● Your objective
An exact copy of the entries, with every picture omitted, is what is needed here.

● Excerpted records
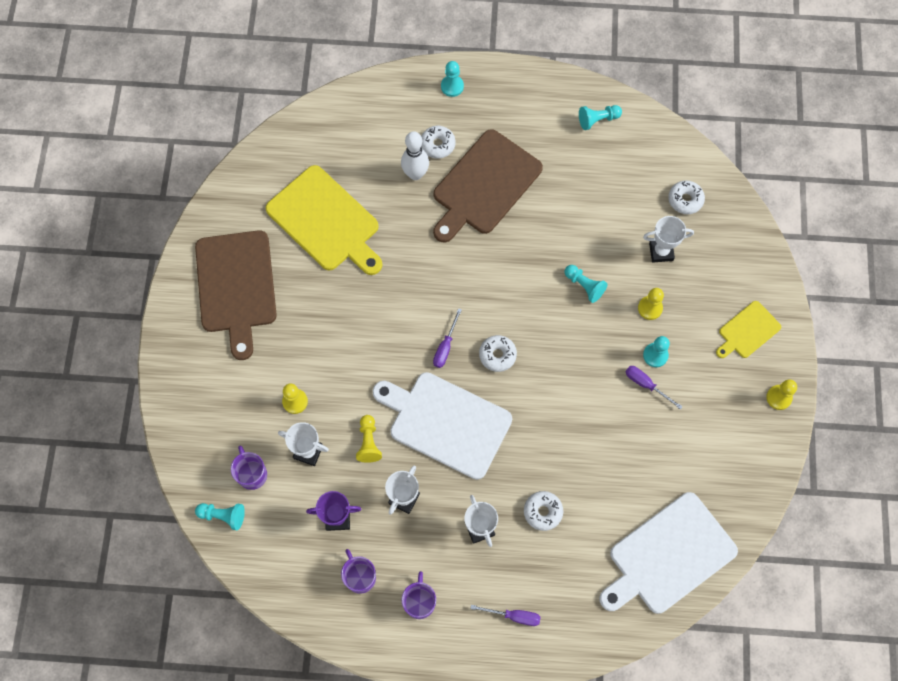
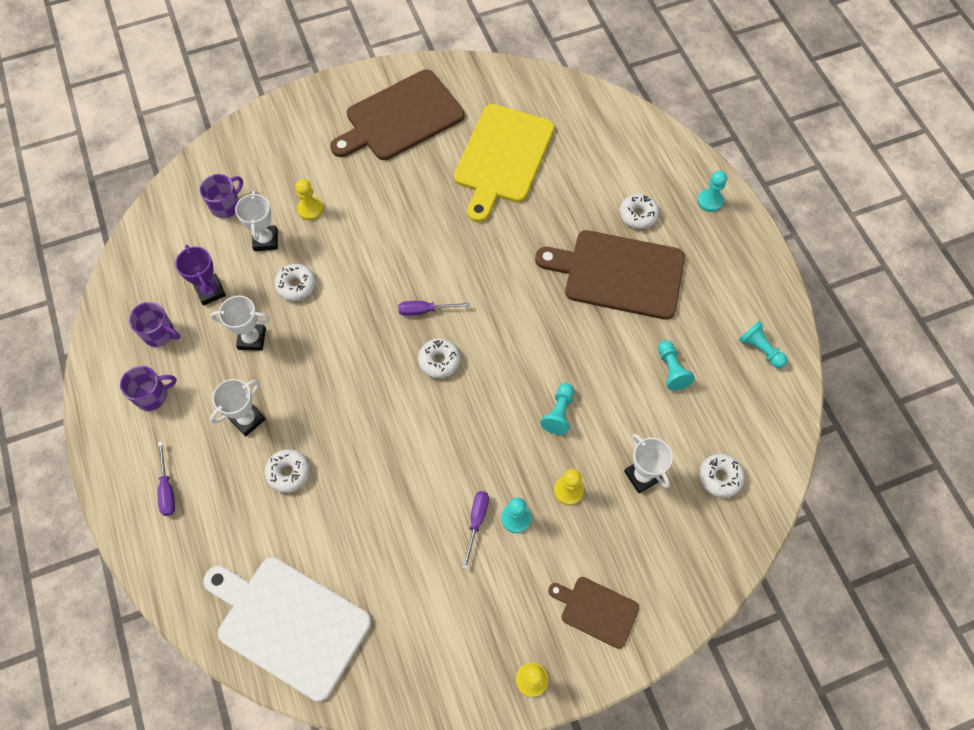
camera: 65 degrees right, 5 degrees down
turquoise pawn [195,503,245,530] -> turquoise pawn moved to [658,340,695,391]
purple mug [341,549,376,594] -> purple mug turned 75 degrees clockwise [129,302,180,347]
yellow pawn [356,415,382,463] -> white donut [274,264,316,301]
white cutting board [373,372,512,480] -> none
white bowling pin [401,131,429,180] -> none
yellow cutting board [716,301,781,358] -> brown cutting board [548,577,639,649]

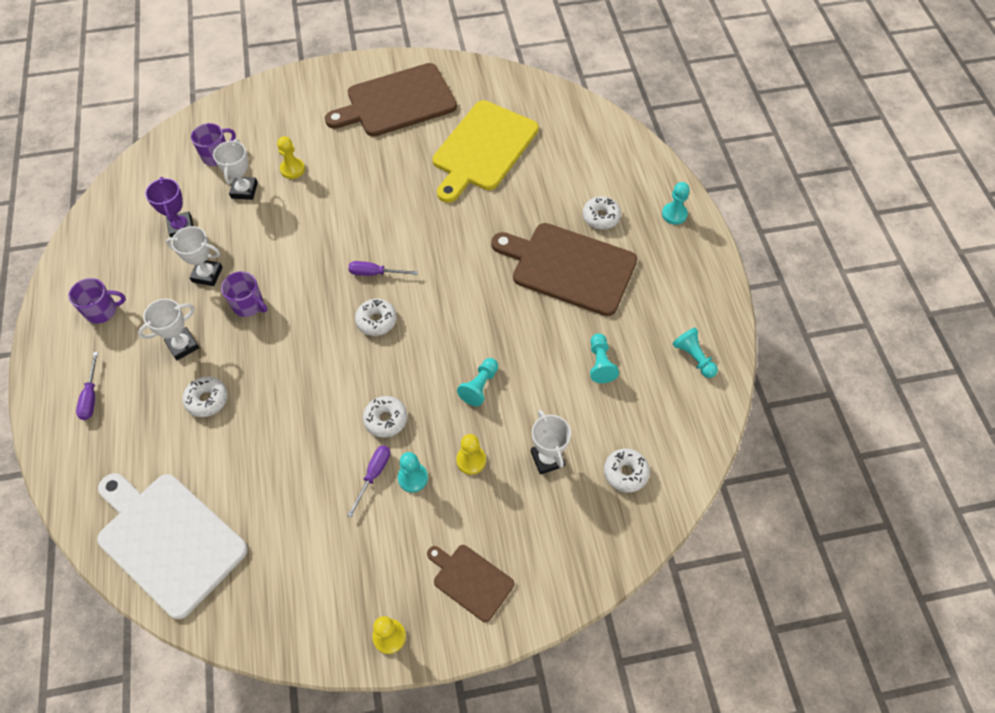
camera: 10 degrees right, 5 degrees down
purple mug [129,302,180,347] -> purple mug moved to [221,271,268,317]
white donut [274,264,316,301] -> white donut moved to [363,396,407,438]

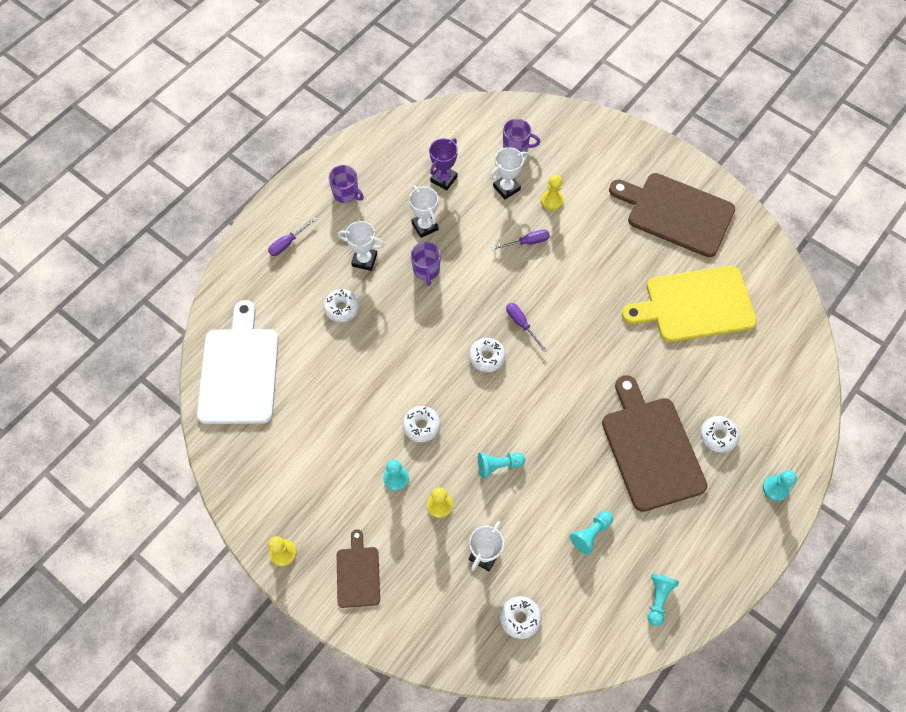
camera: 50 degrees right, 5 degrees up
purple screwdriver [347,445,390,517] -> purple screwdriver moved to [491,229,550,250]

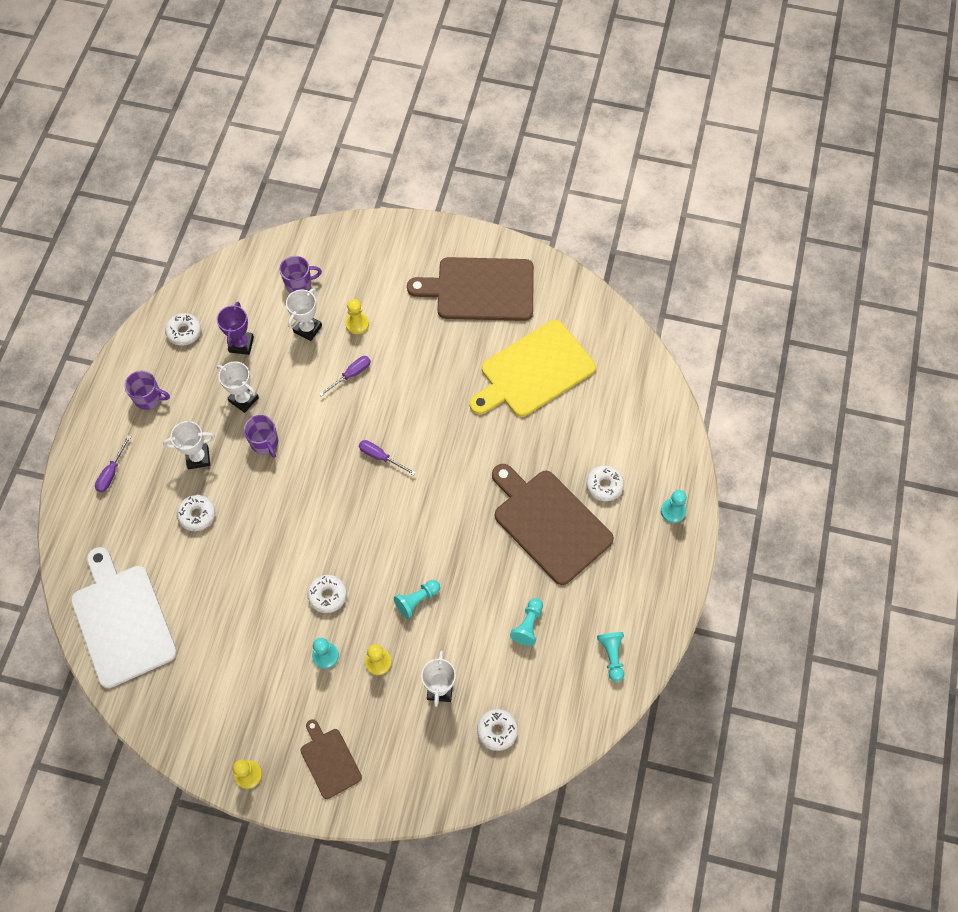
camera: 25 degrees left, 0 degrees up
white donut [469,338,506,372] -> white donut moved to [165,313,201,346]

● Task answer
camera: 65 degrees right, 5 degrees down
turquoise pawn [195,503,245,530] -> turquoise pawn moved to [658,340,695,391]
purple mug [341,549,376,594] -> purple mug turned 75 degrees clockwise [129,302,180,347]
yellow pawn [356,415,382,463] -> white donut [274,264,316,301]
white cutting board [373,372,512,480] -> none
white bowling pin [401,131,429,180] -> none
yellow cutting board [716,301,781,358] -> brown cutting board [548,577,639,649]

camera: 10 degrees right, 5 degrees down
purple mug [129,302,180,347] -> purple mug moved to [221,271,268,317]
white donut [274,264,316,301] -> white donut moved to [363,396,407,438]

camera: 50 degrees right, 5 degrees up
purple screwdriver [347,445,390,517] -> purple screwdriver moved to [491,229,550,250]

camera: 25 degrees left, 0 degrees up
white donut [469,338,506,372] -> white donut moved to [165,313,201,346]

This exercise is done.